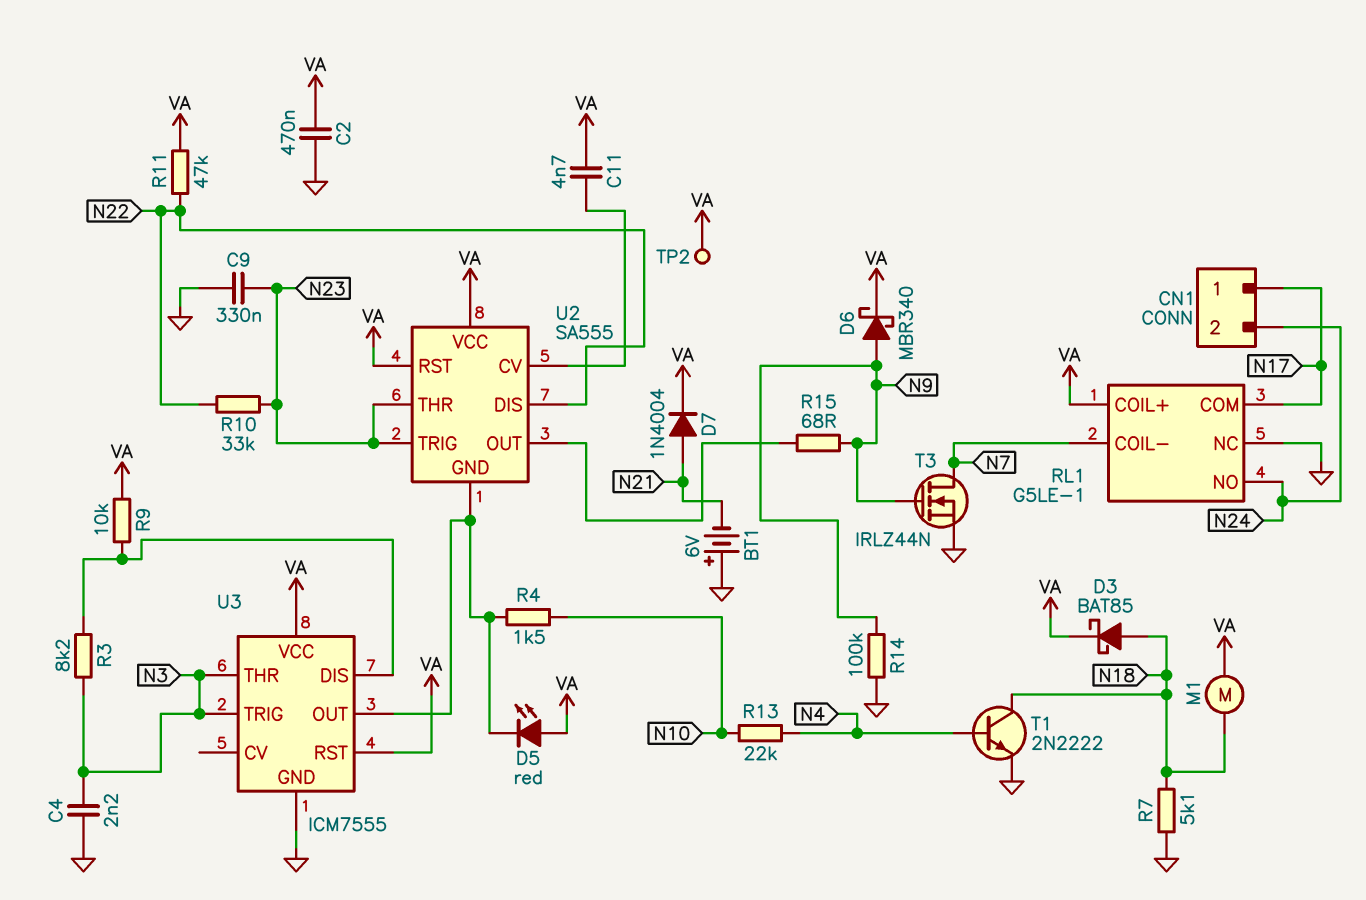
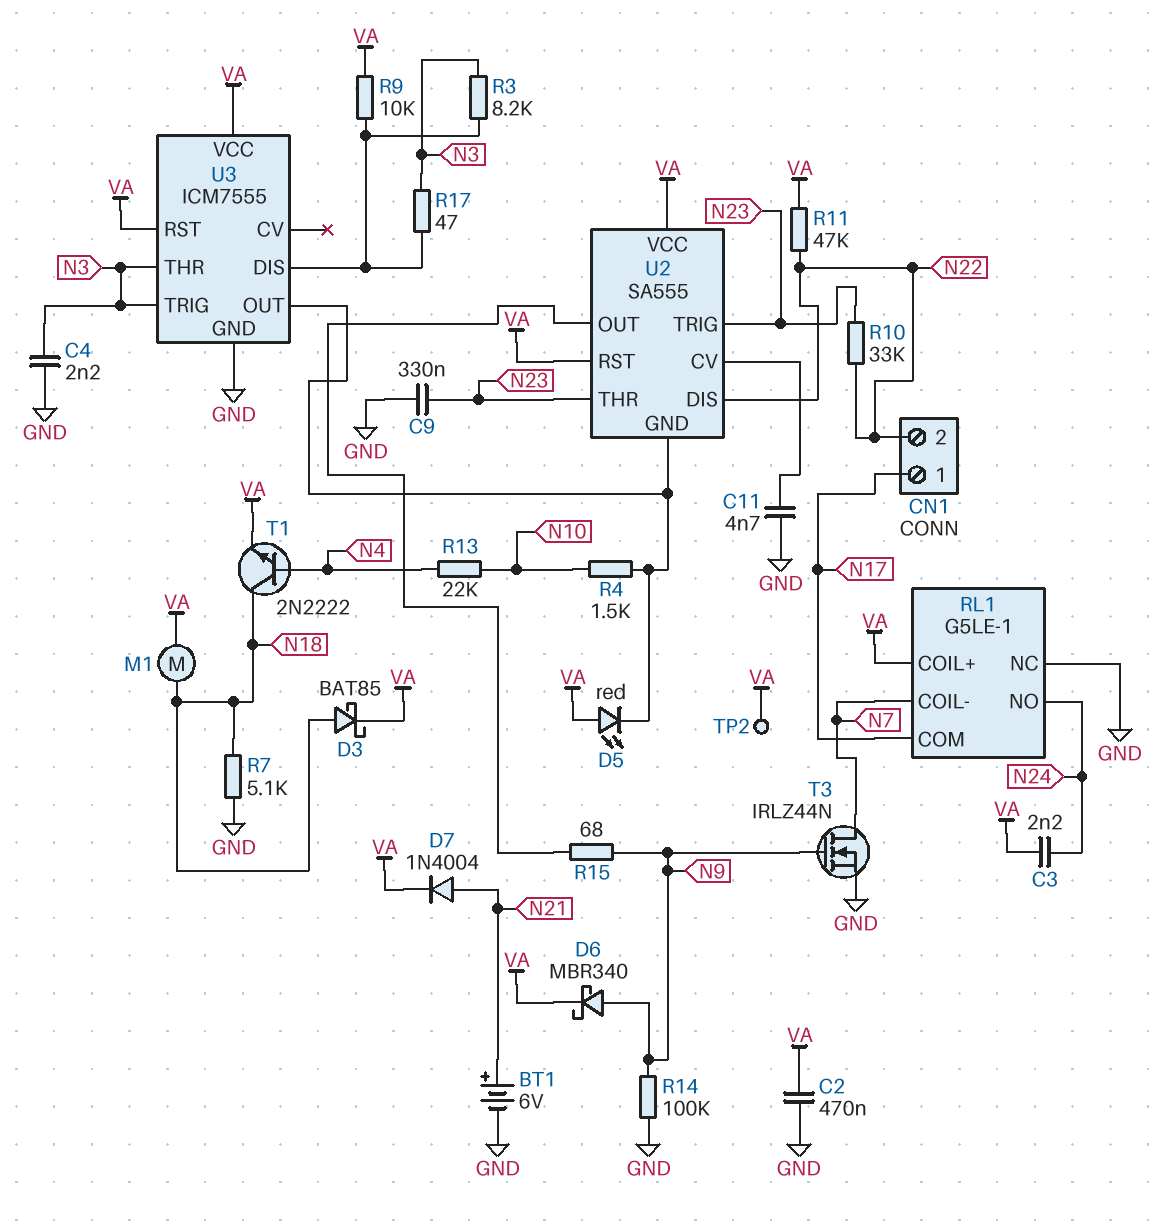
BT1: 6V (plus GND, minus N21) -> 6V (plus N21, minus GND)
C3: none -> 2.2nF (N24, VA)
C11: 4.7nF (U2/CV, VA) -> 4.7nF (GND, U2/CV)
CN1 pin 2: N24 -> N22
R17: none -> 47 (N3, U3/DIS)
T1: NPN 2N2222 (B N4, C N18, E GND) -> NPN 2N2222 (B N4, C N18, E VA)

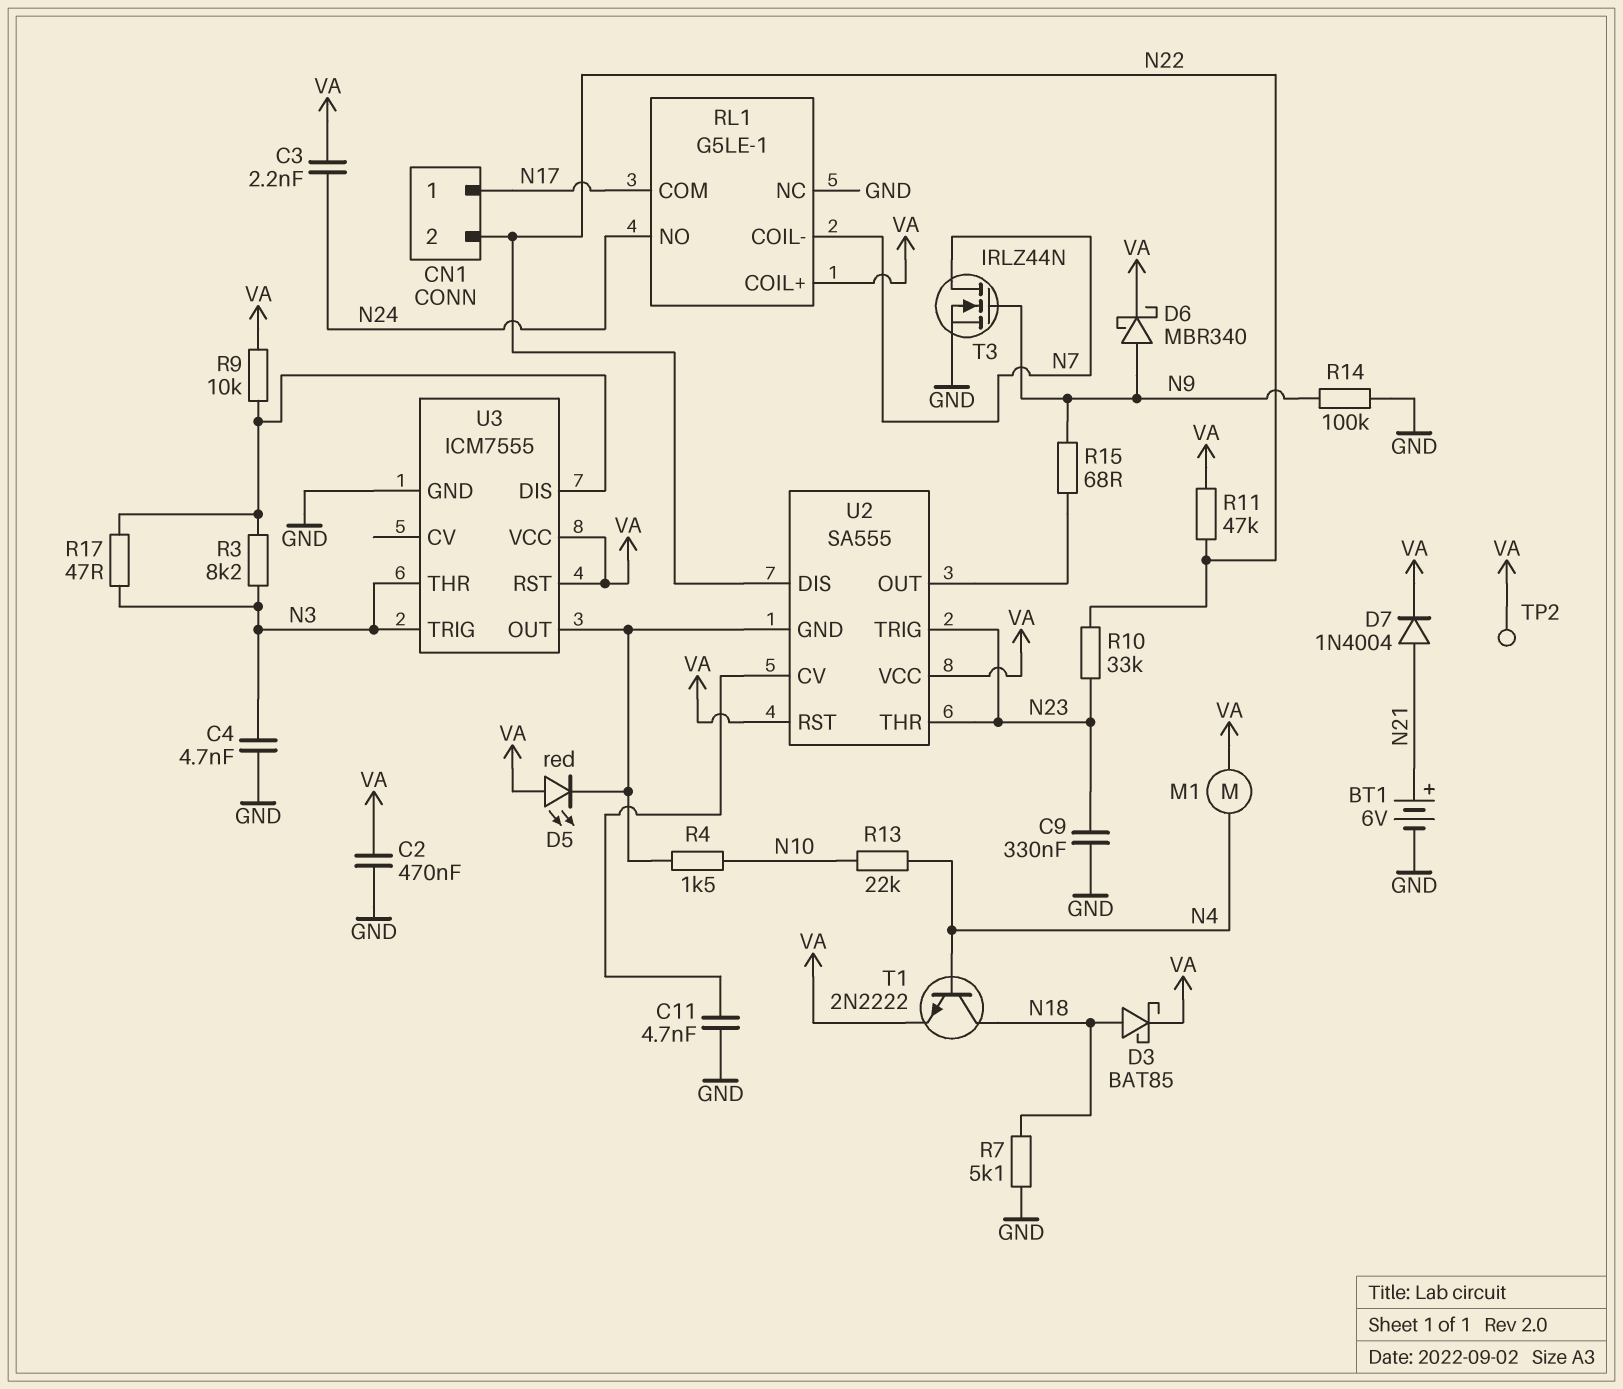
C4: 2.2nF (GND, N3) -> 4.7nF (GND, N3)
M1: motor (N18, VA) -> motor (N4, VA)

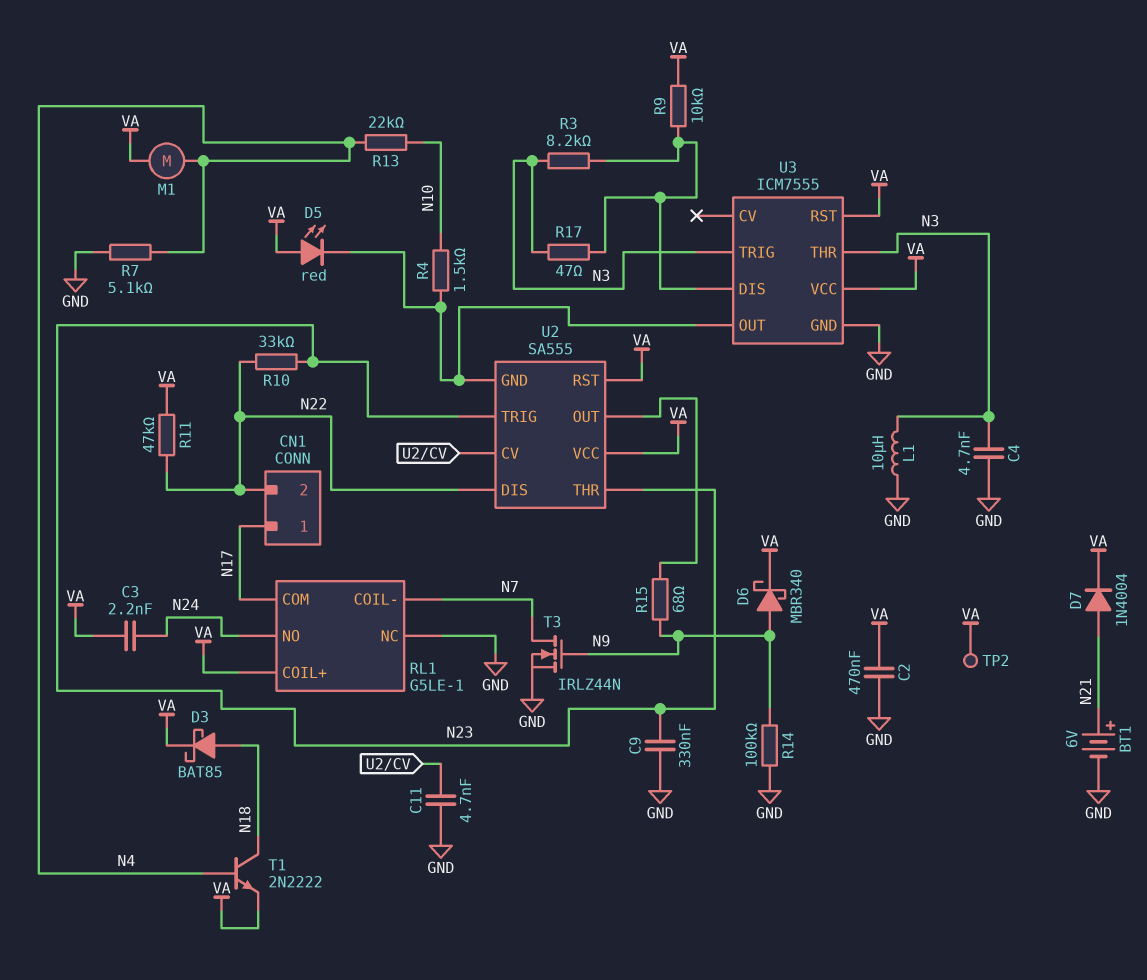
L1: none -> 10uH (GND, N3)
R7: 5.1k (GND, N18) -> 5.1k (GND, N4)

Task requirements:
The required output is the listing above reproduced exactly, pictures removed.

Answer for the task:
BT1: 6V (plus GND, minus N21) -> 6V (plus N21, minus GND)
C3: none -> 2.2nF (N24, VA)
C11: 4.7nF (U2/CV, VA) -> 4.7nF (GND, U2/CV)
CN1 pin 2: N24 -> N22
R17: none -> 47 (N3, U3/DIS)
T1: NPN 2N2222 (B N4, C N18, E GND) -> NPN 2N2222 (B N4, C N18, E VA)

C4: 2.2nF (GND, N3) -> 4.7nF (GND, N3)
M1: motor (N18, VA) -> motor (N4, VA)

L1: none -> 10uH (GND, N3)
R7: 5.1k (GND, N18) -> 5.1k (GND, N4)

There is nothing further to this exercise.